(ASSIGNMENT) Should a picture appear anywhere in the data, omit it and copy everything else exactly.

(INFORMATION GIVEN)
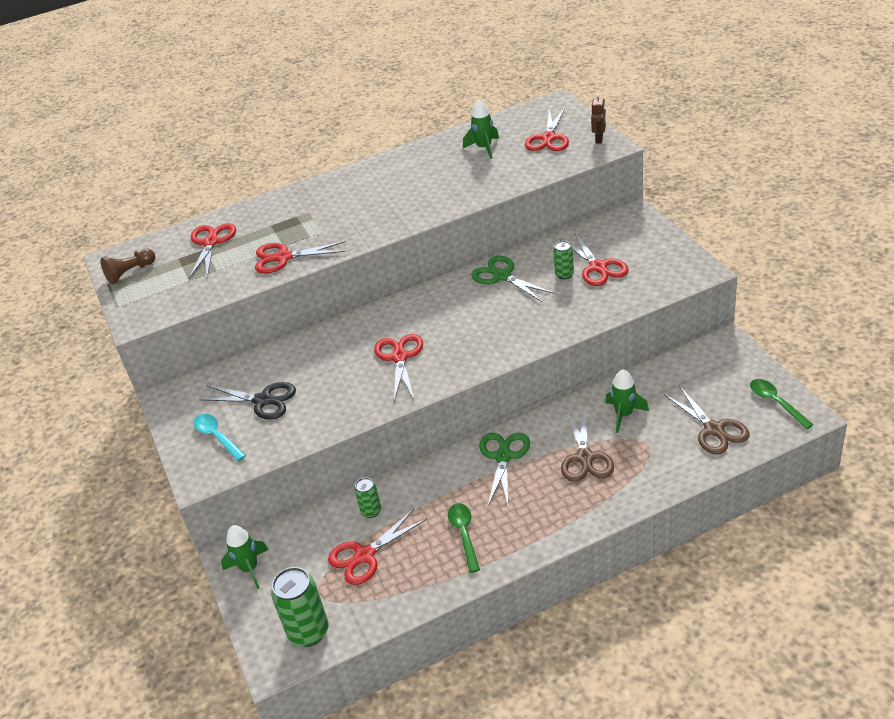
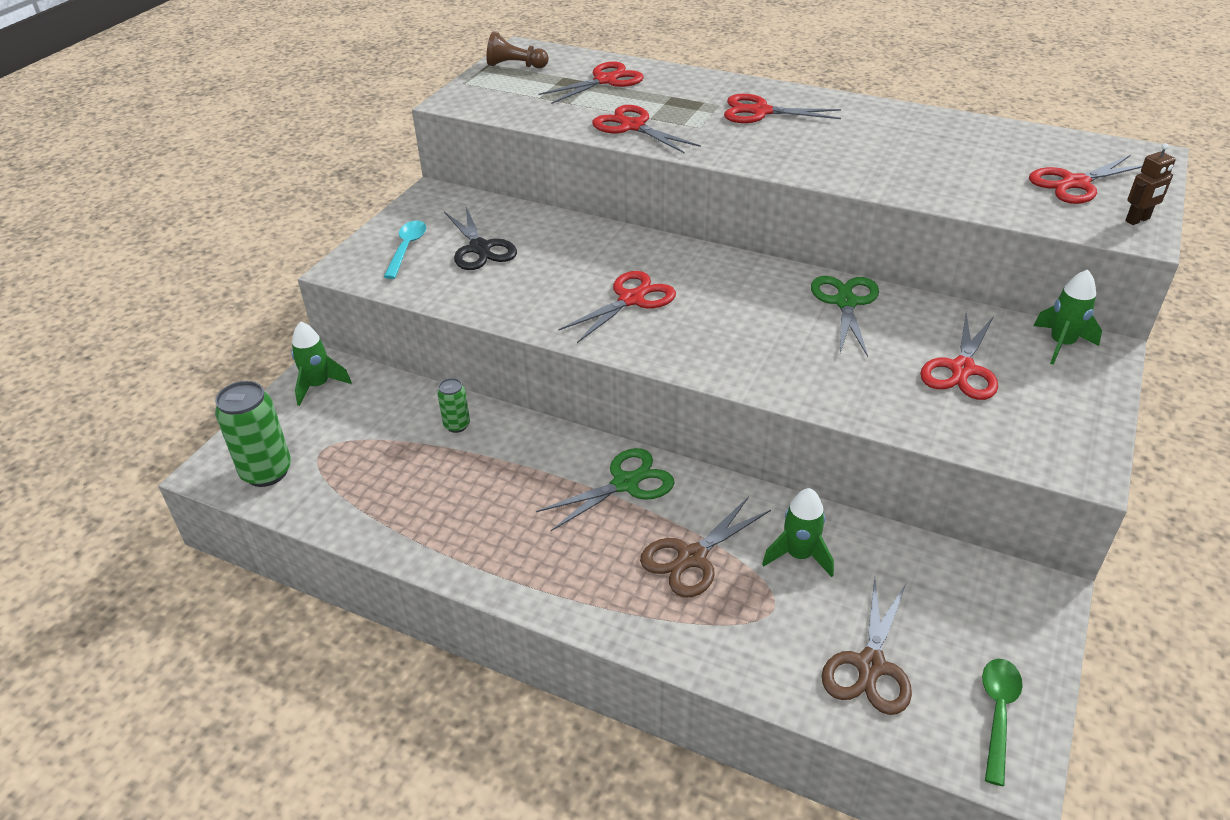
camera: 45 degrees right, 0 degrees up
(364, 555) = (393, 455): red scissors -> red scissors (760, 112)
(464, 534) = (483, 516): green spoon -> none
(484, 148) = (983, 151): green rocket -> green rocket (1061, 344)
(564, 274) = (911, 348): green can -> none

(ANSWER BOX)
camera: 45 degrees right, 0 degrees up
(364, 555) = (393, 455): red scissors -> red scissors (760, 112)
(464, 534) = (483, 516): green spoon -> none
(484, 148) = (983, 151): green rocket -> green rocket (1061, 344)
(564, 274) = (911, 348): green can -> none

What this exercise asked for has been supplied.